WORK REQUEST — Look below for the line containing "cyan line: (27, 41) -> (54, 48), moved"; from there through the line containing "blue circle: (104, 196) -> (117, 172), moved", both lines included, please set down each line exactly and nothing else.
RECORD EXTRACTS START
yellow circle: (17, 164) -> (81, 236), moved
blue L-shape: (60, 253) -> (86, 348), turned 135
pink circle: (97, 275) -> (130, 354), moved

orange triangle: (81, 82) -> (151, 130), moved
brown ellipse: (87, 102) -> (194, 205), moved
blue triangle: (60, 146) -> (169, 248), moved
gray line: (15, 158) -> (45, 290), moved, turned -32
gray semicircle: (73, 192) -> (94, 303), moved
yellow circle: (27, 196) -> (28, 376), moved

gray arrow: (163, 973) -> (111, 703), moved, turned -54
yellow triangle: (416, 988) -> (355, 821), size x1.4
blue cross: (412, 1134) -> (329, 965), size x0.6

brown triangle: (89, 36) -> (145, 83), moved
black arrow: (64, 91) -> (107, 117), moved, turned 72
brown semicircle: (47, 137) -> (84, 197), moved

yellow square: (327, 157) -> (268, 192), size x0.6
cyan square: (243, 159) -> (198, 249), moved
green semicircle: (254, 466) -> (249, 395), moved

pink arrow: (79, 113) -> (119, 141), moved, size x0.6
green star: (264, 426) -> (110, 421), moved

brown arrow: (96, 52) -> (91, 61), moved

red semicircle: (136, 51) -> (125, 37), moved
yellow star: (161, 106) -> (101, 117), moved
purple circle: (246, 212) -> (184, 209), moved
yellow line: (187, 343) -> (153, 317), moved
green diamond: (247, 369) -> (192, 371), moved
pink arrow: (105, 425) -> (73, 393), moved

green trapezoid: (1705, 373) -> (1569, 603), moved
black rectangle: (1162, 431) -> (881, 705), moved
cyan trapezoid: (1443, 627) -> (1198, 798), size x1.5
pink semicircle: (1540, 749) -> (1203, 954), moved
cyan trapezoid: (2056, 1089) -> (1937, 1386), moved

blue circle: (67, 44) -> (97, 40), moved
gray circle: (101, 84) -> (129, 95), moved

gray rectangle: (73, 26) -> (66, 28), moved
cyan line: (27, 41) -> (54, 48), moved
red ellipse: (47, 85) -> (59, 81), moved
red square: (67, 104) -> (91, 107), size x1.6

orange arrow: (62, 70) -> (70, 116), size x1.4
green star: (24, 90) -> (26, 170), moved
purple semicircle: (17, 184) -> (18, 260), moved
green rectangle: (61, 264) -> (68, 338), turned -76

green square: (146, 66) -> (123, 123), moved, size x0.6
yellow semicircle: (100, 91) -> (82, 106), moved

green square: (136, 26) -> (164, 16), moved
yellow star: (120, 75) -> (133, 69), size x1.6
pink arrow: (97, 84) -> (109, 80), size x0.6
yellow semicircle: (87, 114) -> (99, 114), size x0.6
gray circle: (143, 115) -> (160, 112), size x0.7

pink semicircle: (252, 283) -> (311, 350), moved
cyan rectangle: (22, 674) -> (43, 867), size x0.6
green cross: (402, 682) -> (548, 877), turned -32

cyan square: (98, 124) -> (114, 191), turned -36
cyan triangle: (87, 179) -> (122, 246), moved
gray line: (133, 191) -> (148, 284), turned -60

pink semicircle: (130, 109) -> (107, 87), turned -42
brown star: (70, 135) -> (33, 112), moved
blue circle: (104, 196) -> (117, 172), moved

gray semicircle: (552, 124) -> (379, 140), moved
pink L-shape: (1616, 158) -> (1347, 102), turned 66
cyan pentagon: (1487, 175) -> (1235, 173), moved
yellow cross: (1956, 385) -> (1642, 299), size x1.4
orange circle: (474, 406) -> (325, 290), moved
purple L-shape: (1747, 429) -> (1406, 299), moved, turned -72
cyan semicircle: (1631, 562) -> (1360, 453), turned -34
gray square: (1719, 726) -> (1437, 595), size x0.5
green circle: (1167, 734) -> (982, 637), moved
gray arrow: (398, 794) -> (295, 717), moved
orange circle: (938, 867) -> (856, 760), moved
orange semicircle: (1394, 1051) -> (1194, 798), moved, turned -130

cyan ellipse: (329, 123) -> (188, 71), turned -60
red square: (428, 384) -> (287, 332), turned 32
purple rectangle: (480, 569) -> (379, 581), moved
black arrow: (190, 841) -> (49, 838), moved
RECORD EXTRACTS END
SOLUTION —
cyan line: (27, 41) -> (54, 48), moved
red ellipse: (47, 85) -> (59, 81), moved
red square: (67, 104) -> (91, 107), size x1.6

orange arrow: (62, 70) -> (70, 116), size x1.4
green star: (24, 90) -> (26, 170), moved
purple semicircle: (17, 184) -> (18, 260), moved
green rectangle: (61, 264) -> (68, 338), turned -76

green square: (146, 66) -> (123, 123), moved, size x0.6
yellow semicircle: (100, 91) -> (82, 106), moved

green square: (136, 26) -> (164, 16), moved
yellow star: (120, 75) -> (133, 69), size x1.6
pink arrow: (97, 84) -> (109, 80), size x0.6
yellow semicircle: (87, 114) -> (99, 114), size x0.6
gray circle: (143, 115) -> (160, 112), size x0.7

pink semicircle: (252, 283) -> (311, 350), moved
cyan rectangle: (22, 674) -> (43, 867), size x0.6
green cross: (402, 682) -> (548, 877), turned -32

cyan square: (98, 124) -> (114, 191), turned -36
cyan triangle: (87, 179) -> (122, 246), moved
gray line: (133, 191) -> (148, 284), turned -60

pink semicircle: (130, 109) -> (107, 87), turned -42
brown star: (70, 135) -> (33, 112), moved
blue circle: (104, 196) -> (117, 172), moved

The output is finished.